**Work to complete**
Check each line of the material. Copy those containing "buffer".

* * * *

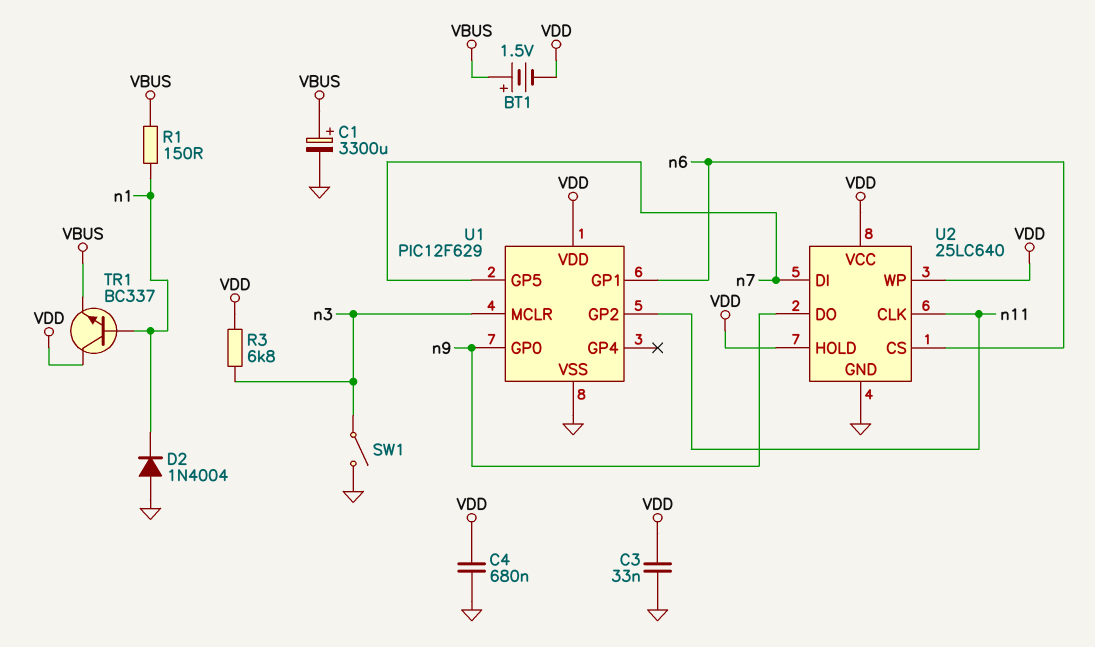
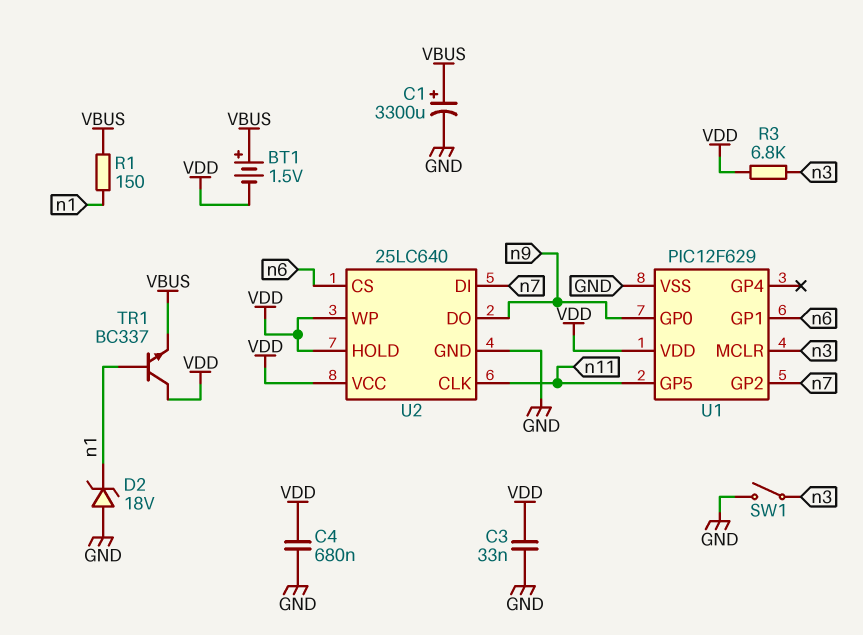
D2: diode 1N4004 (A GND, K n1) -> zener 18V (A GND, K n1)
U1 pin GP2: n11 -> n7
U1 pin GP5: n7 -> n11

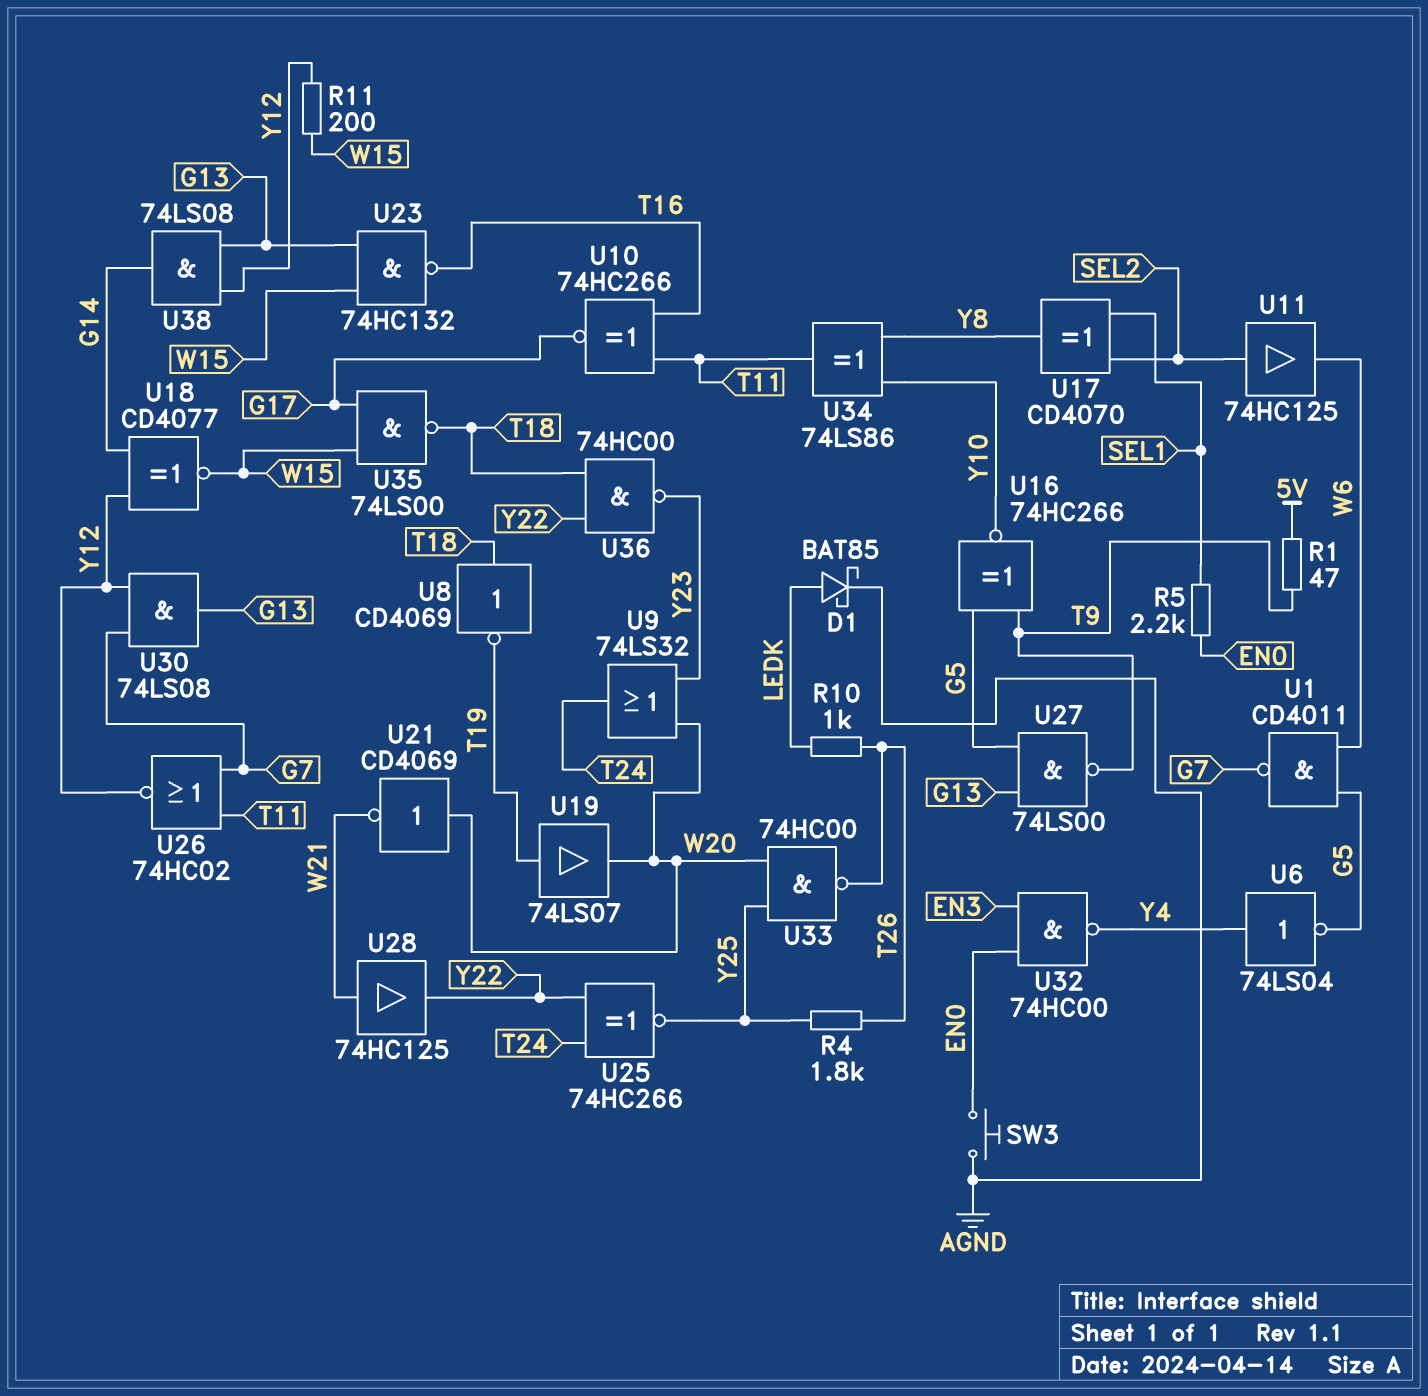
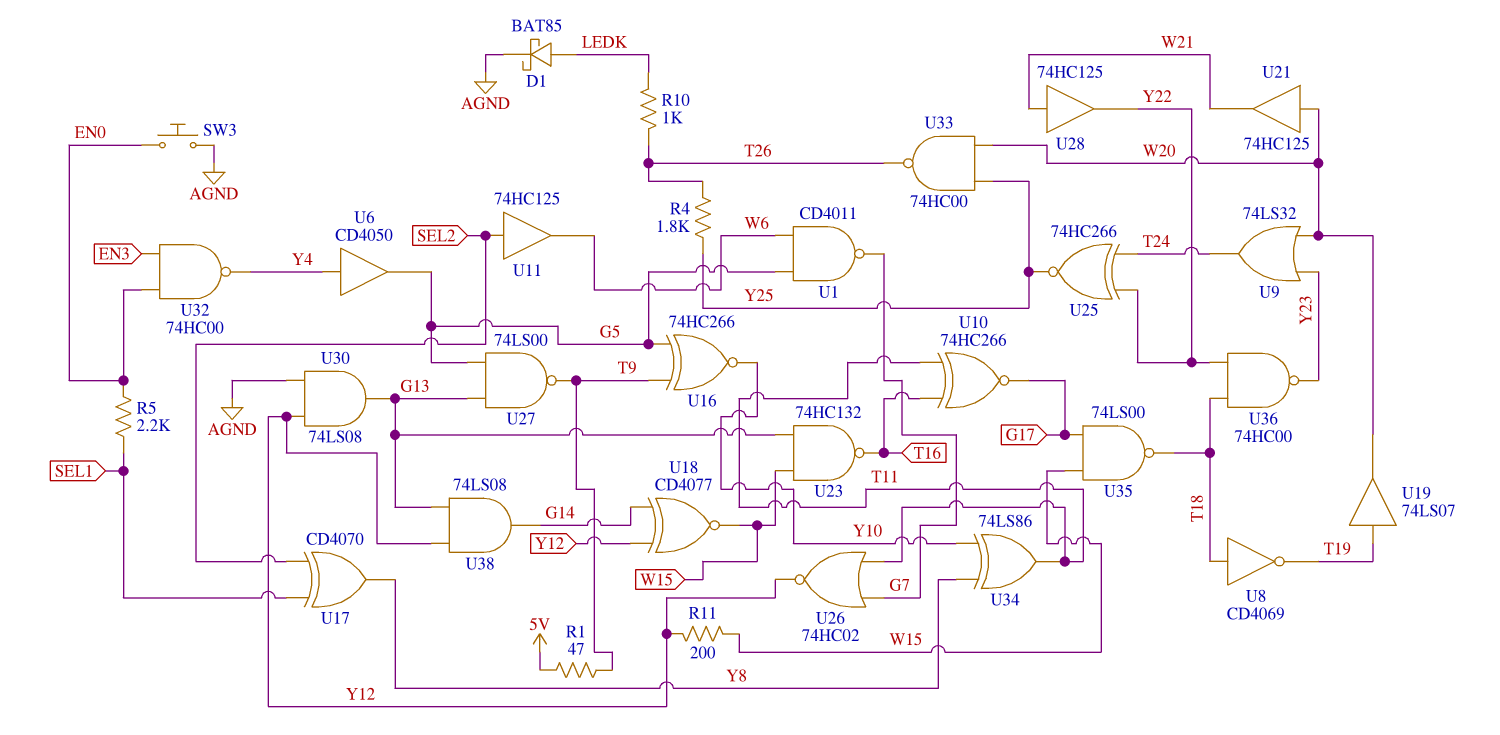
U6: NOT 74LS04 (in Y4, out G5) -> buffer CD4050 (in Y4, out G5)
U21: NOT CD4069 (in W20, out W21) -> buffer 74HC125 (in W20, out W21)
U30: AND 74LS08 (in G7, in Y12, out G13) -> AND 74LS08 (in AGND, in Y12, out G13)

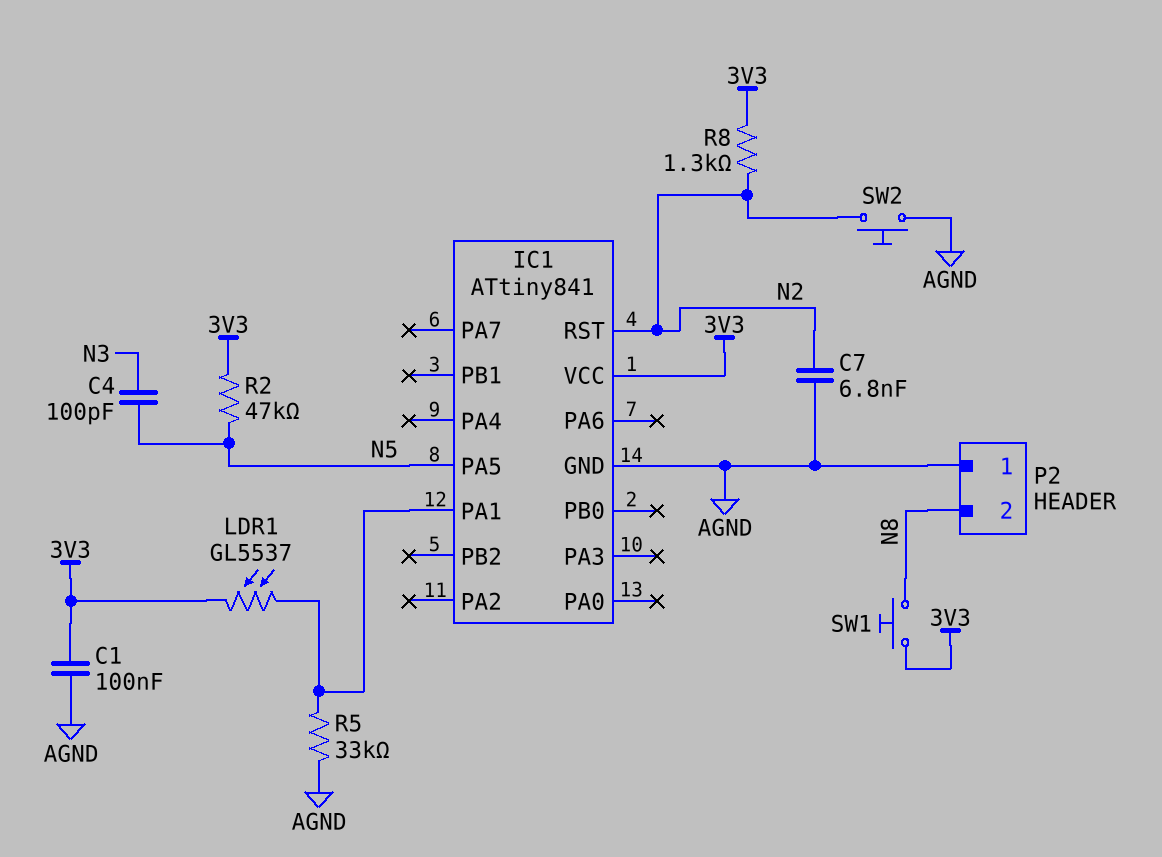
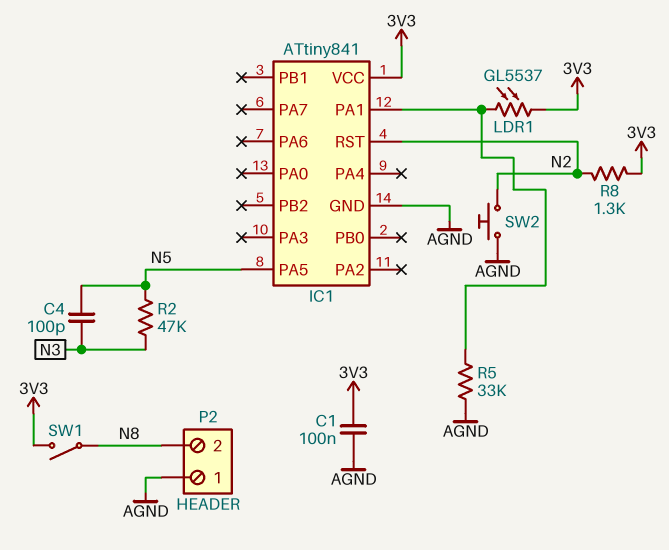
C7: 6.8nF (AGND, N2) -> none
R2: 47k (3V3, N5) -> 47k (N3, N5)
SW1: button (3V3, N8) -> switch (3V3, N8)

* * * *

**Output for this task**
U6: NOT 74LS04 (in Y4, out G5) -> buffer CD4050 (in Y4, out G5)
U21: NOT CD4069 (in W20, out W21) -> buffer 74HC125 (in W20, out W21)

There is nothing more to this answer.